Itemized modification records:
# # # # #

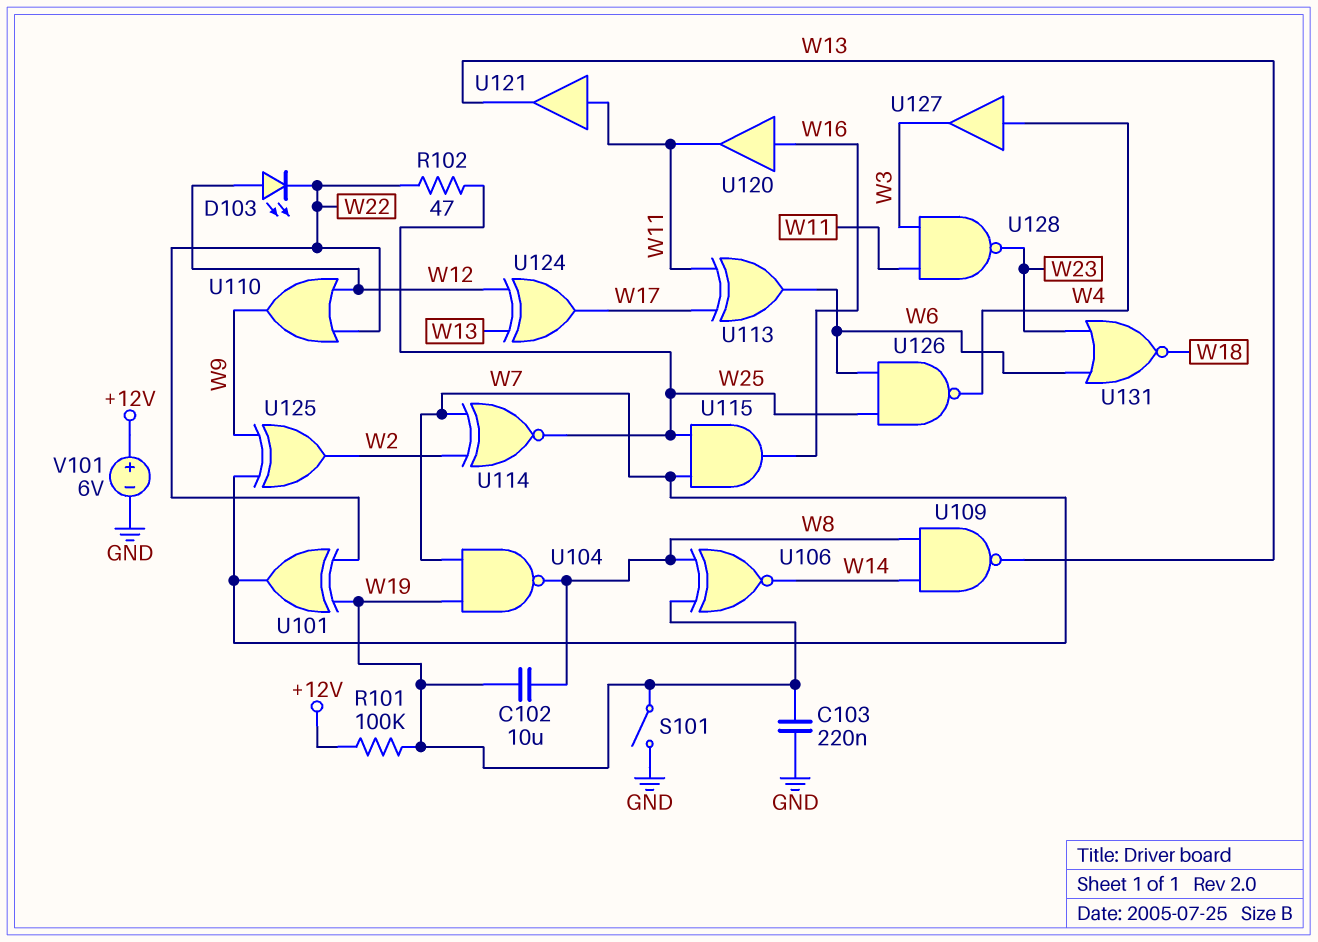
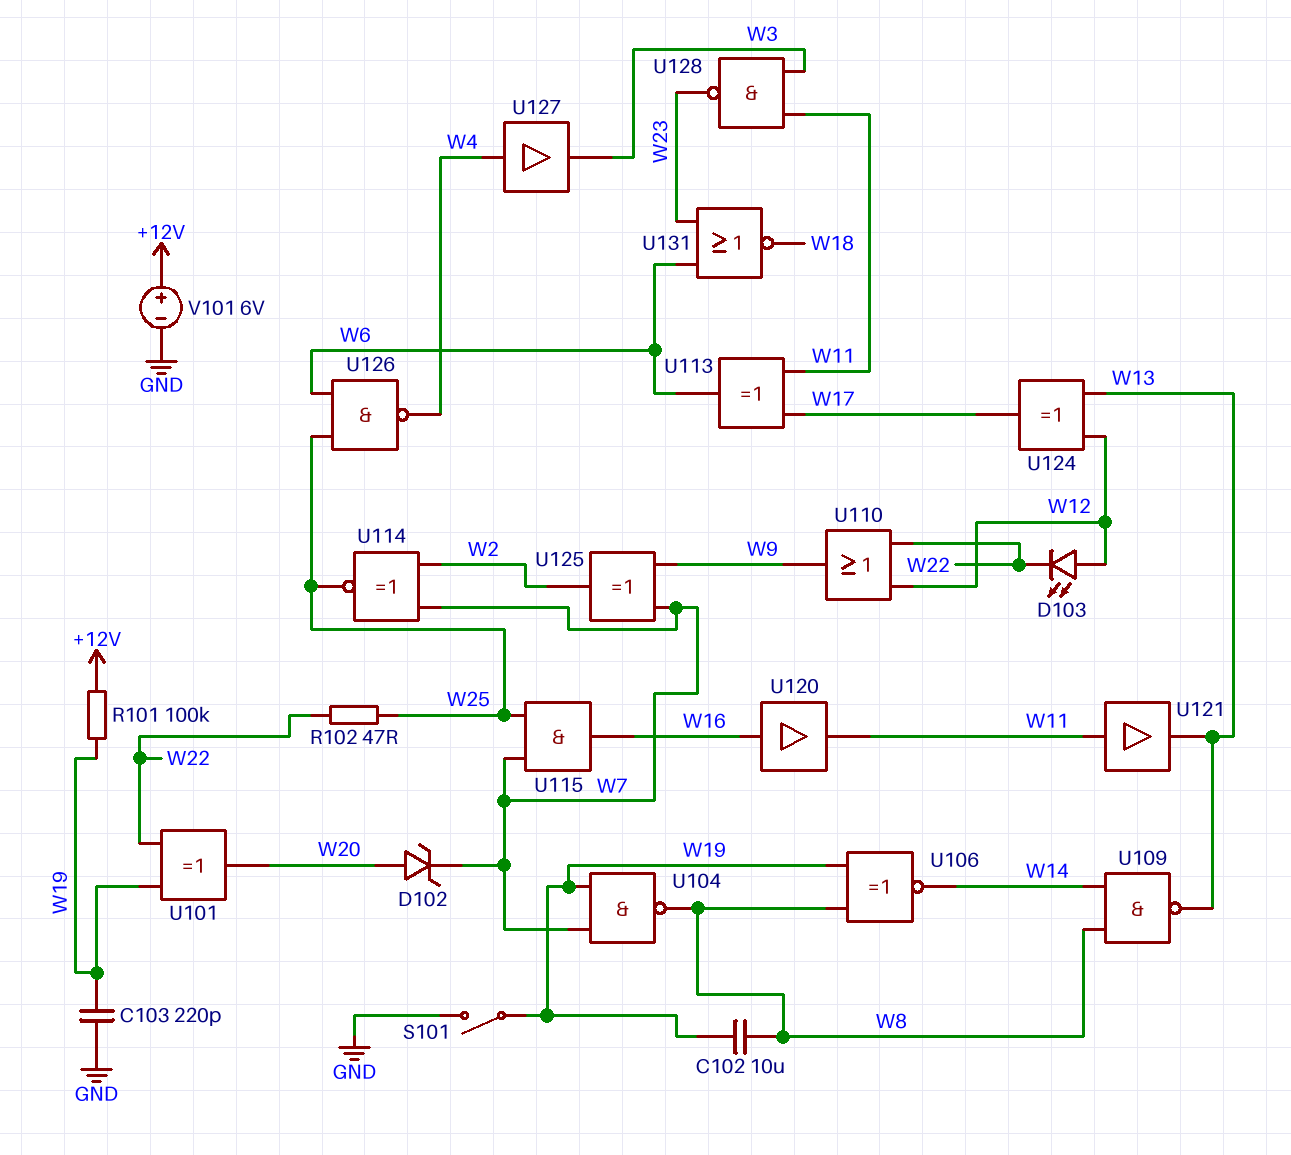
C103: 220nF (GND, W19) -> 220pF (GND, W19)
D102: none -> zener (A W20, K W7)
U101: XOR (in W19, in W22, out W7) -> XOR (in W19, in W22, out W20)

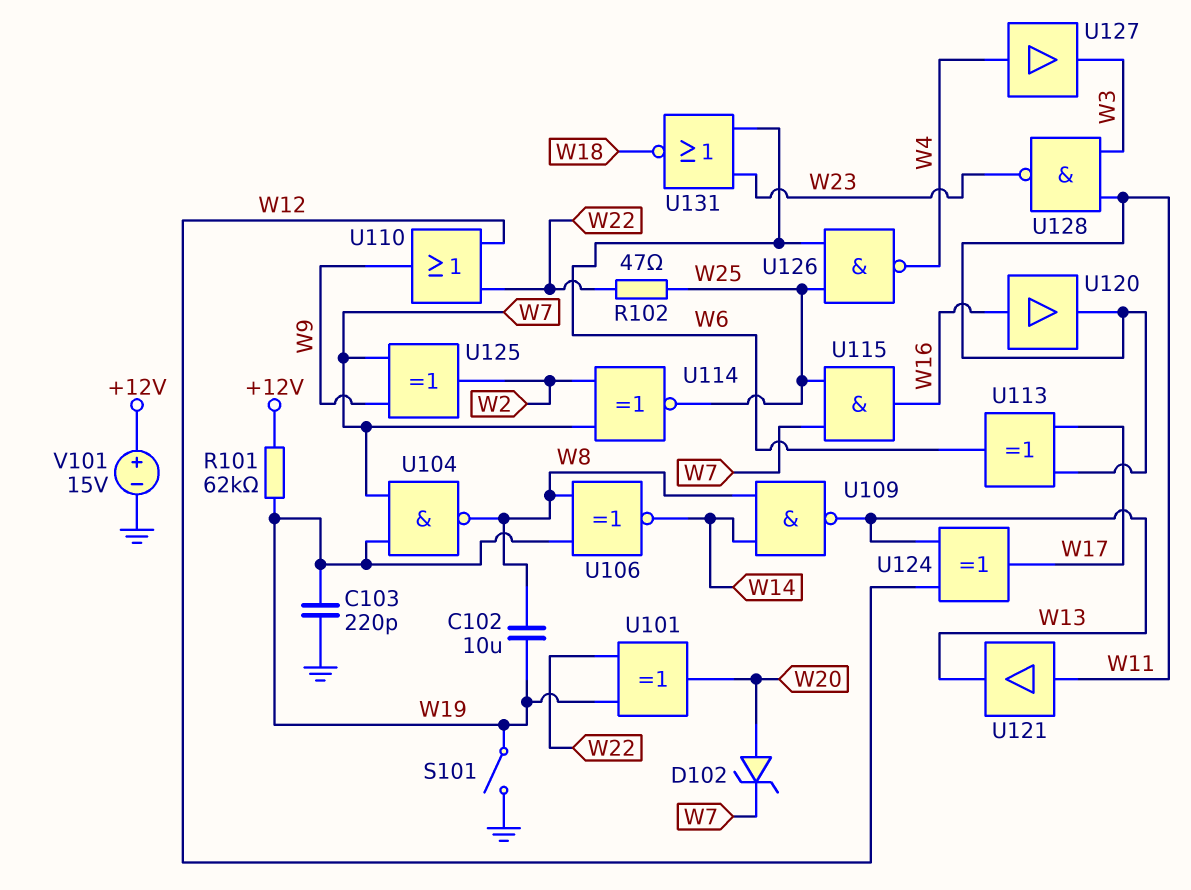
D103: LED (A W12, K W22) -> none
R101: 100k (+12V, W19) -> 62k (+12V, W19)
V101: 6V (plus +12V, minus GND) -> 15V (plus +12V, minus GND)

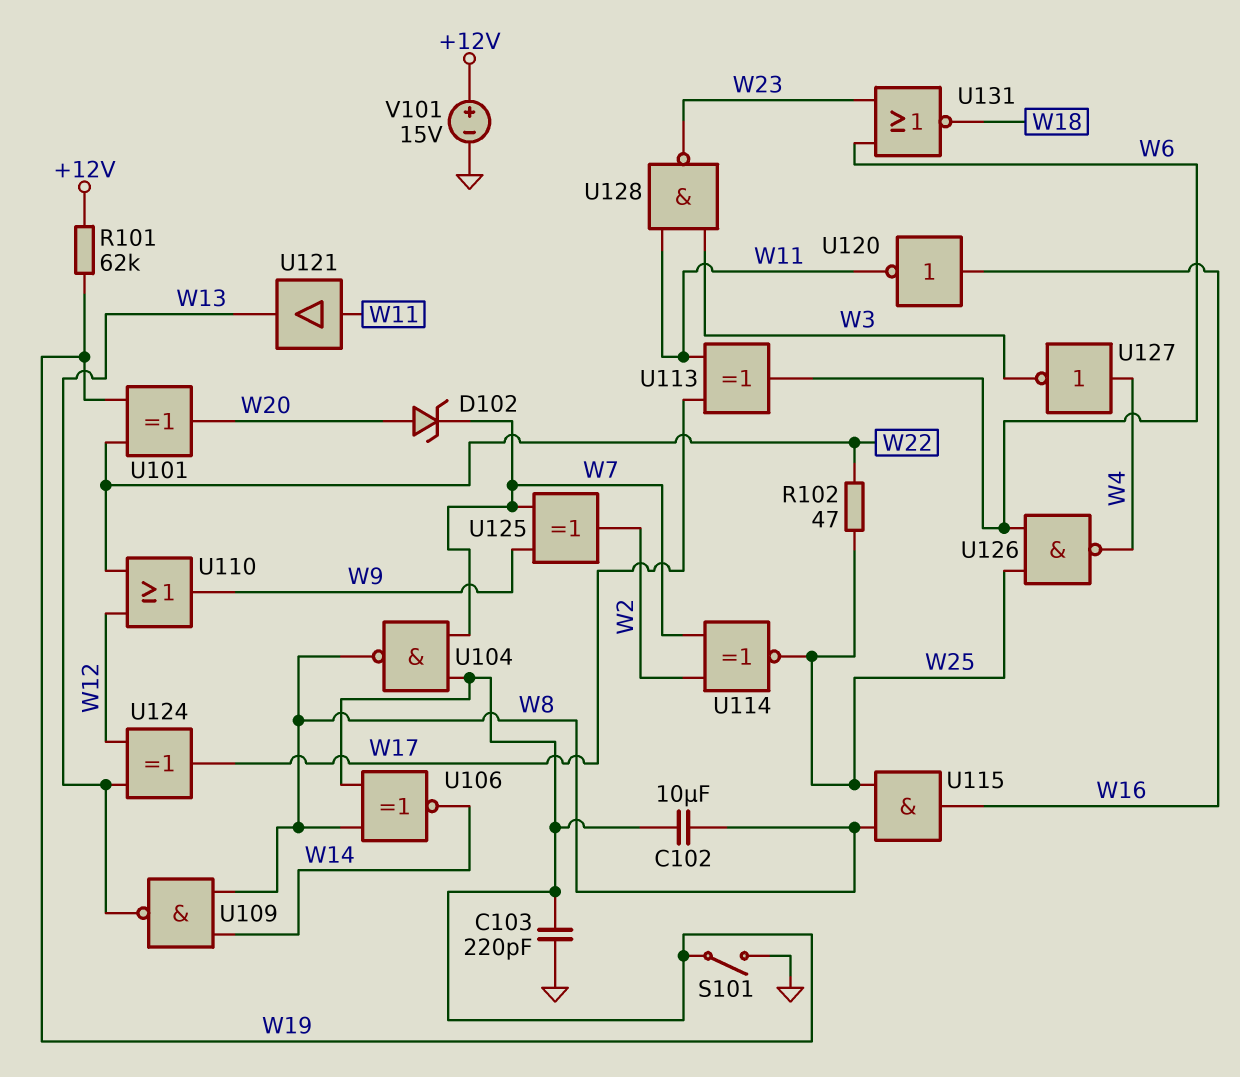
U115: AND (in W7, in W25, out W16) -> AND (in W8, in W25, out W16)
U120: buffer (in W16, out W11) -> NOT (in W16, out W11)
U127: buffer (in W4, out W3) -> NOT (in W4, out W3)

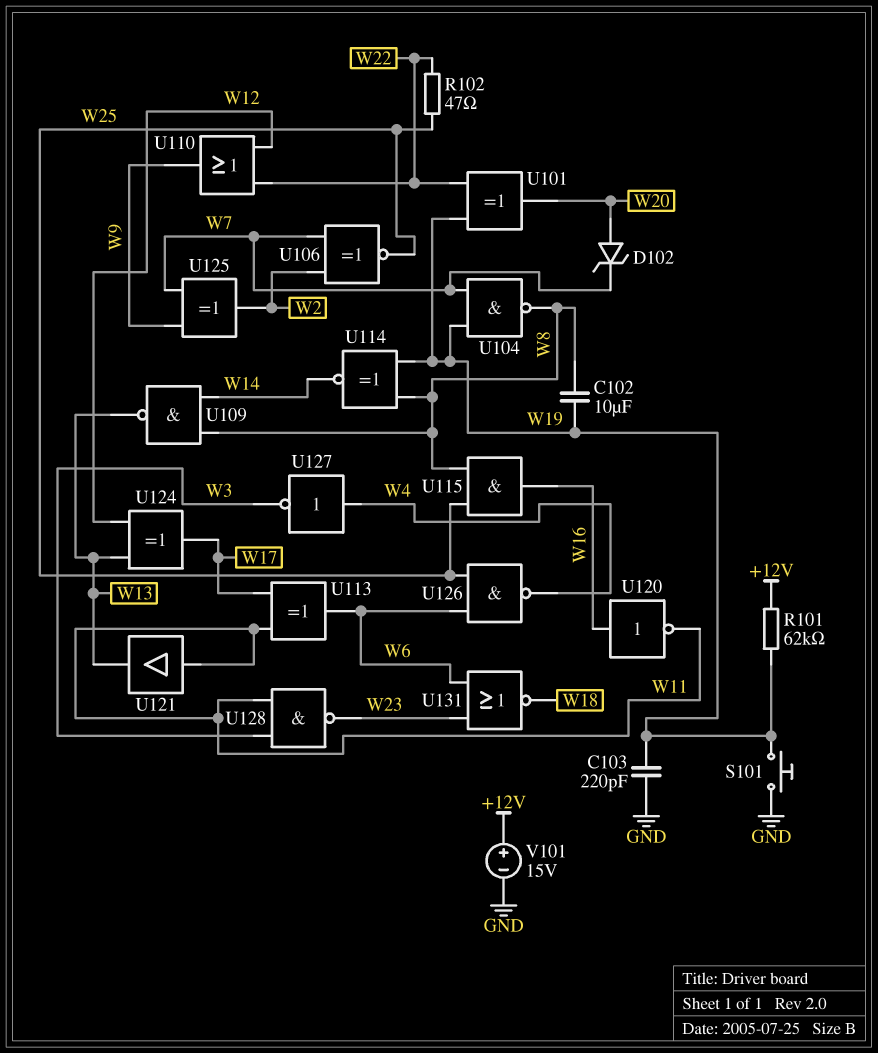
S101: switch (GND, W19) -> button (GND, W19)
U106: XNOR (in W8, in W19, out W14) -> XNOR (in W2, in W7, out W25)
U114: XNOR (in W2, in W7, out W25) -> XNOR (in W8, in W19, out W14)

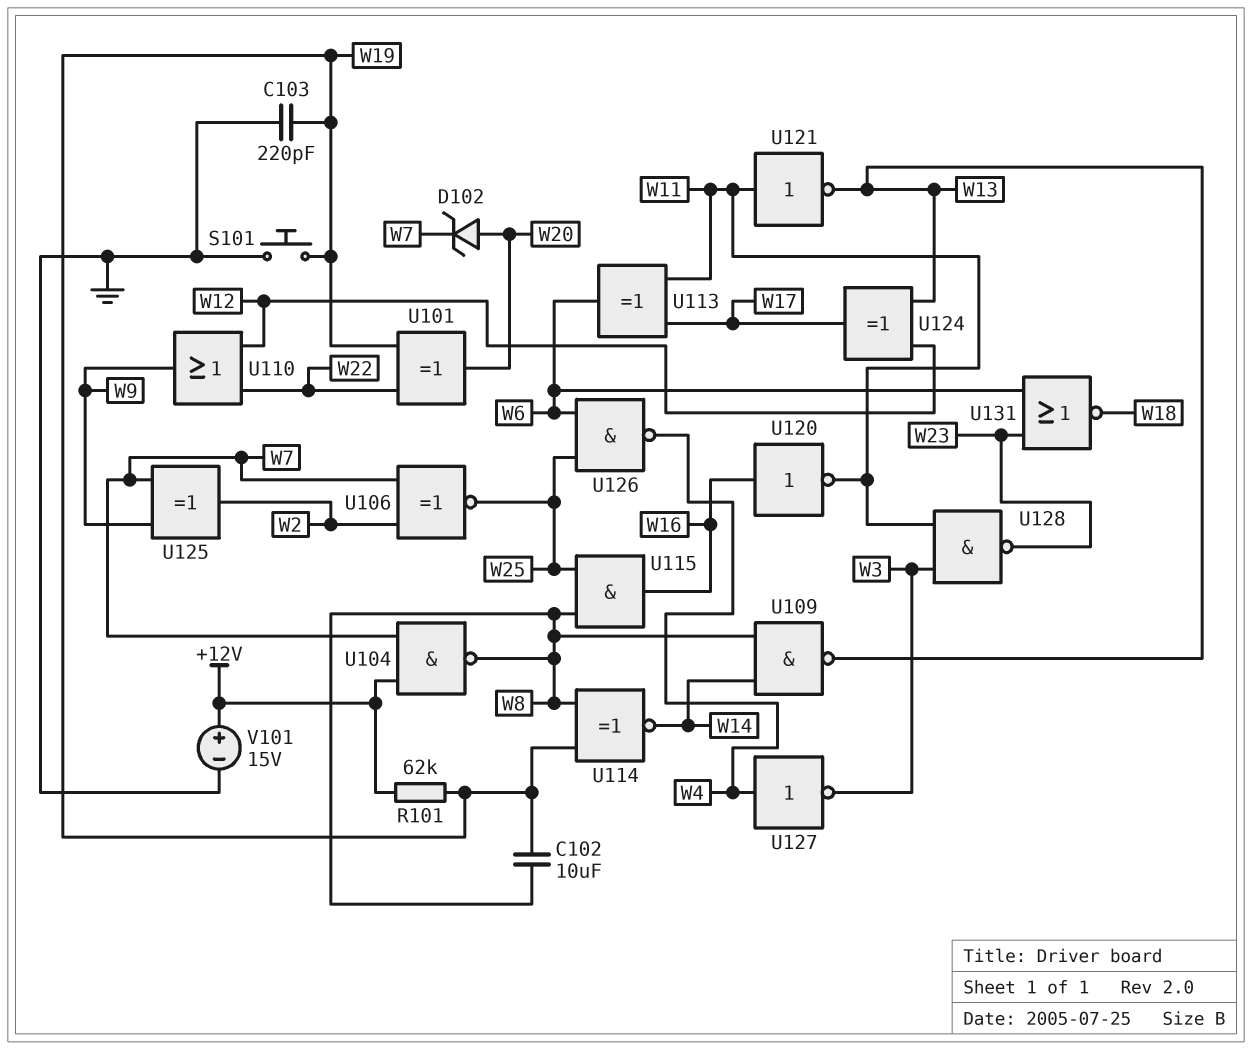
R102: 47 (W22, W25) -> none
U104: NAND (in W7, in W19, out W8) -> NAND (in +12V, in W7, out W8)
U121: buffer (in W11, out W13) -> NOT (in W11, out W13)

# # # # #

What you are asked to do:
Each line from the one containing "R102: 47 (W22, W25) -> none" to the end of the records should be echoed exactly, and no other line.

Expected answer:
R102: 47 (W22, W25) -> none
U104: NAND (in W7, in W19, out W8) -> NAND (in +12V, in W7, out W8)
U121: buffer (in W11, out W13) -> NOT (in W11, out W13)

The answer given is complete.